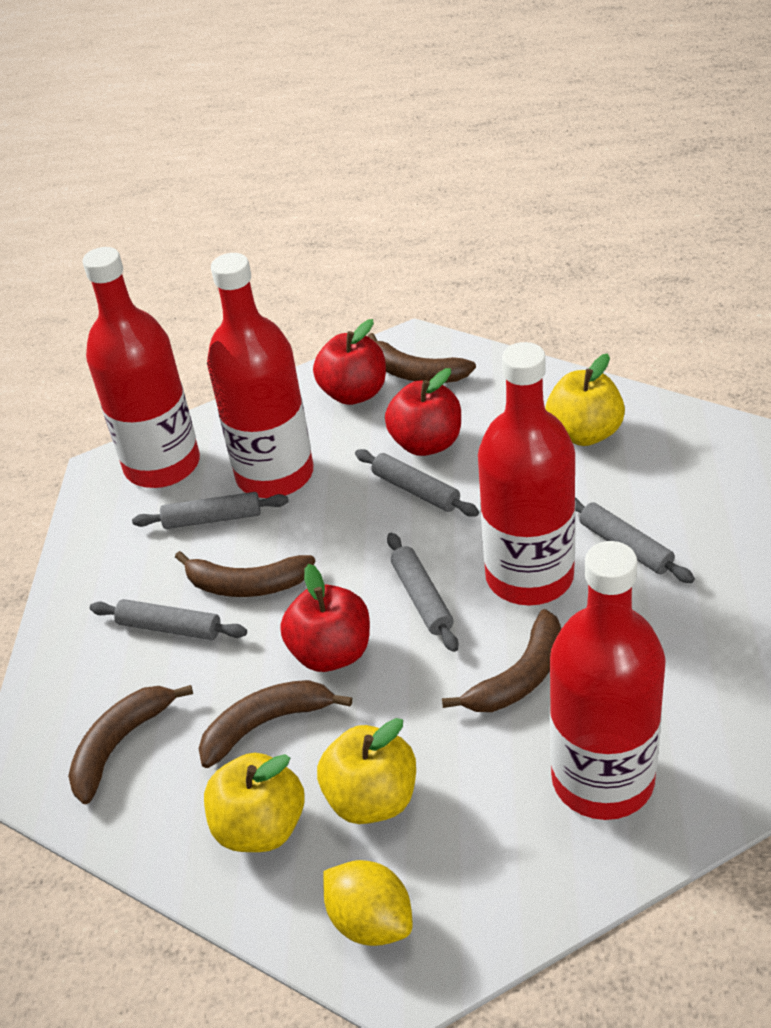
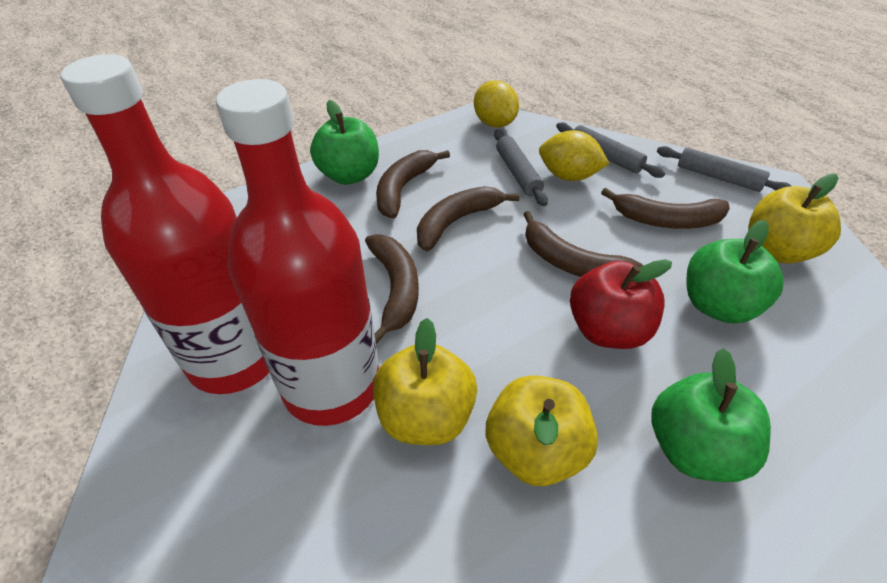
green apple: none = 0 -> [310,100,379,185] [652,348,771,482] [687,220,783,324] = 3
grey rolling pin: [90,599,247,640] [132,492,289,529] [355,449,479,517] [387,533,458,652] [575,497,695,583] = 5 -> [494,130,548,206] [556,122,665,178] [657,146,791,192] = 3
red apple: [280,564,370,672] [313,319,386,405] [385,368,461,456] = 3 -> [570,259,672,349] = 1
red bottle: [82,247,200,488] [207,253,313,498] [478,342,576,605] [550,541,666,820] = 4 -> [61,54,270,394] [216,79,379,426] = 2
yellow lemon: [323,860,413,946] = 1 -> [474,80,519,128] [539,130,610,181] = 2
════════════════
_DESCRIPTION OF THE TASK_: Only one stretch of the data is wanted: the lines from the one with "red apple: [280,564,370,672]" through the last, repeated exactly.

_ANSWER_:
red apple: [280,564,370,672] [313,319,386,405] [385,368,461,456] = 3 -> [570,259,672,349] = 1
red bottle: [82,247,200,488] [207,253,313,498] [478,342,576,605] [550,541,666,820] = 4 -> [61,54,270,394] [216,79,379,426] = 2
yellow lemon: [323,860,413,946] = 1 -> [474,80,519,128] [539,130,610,181] = 2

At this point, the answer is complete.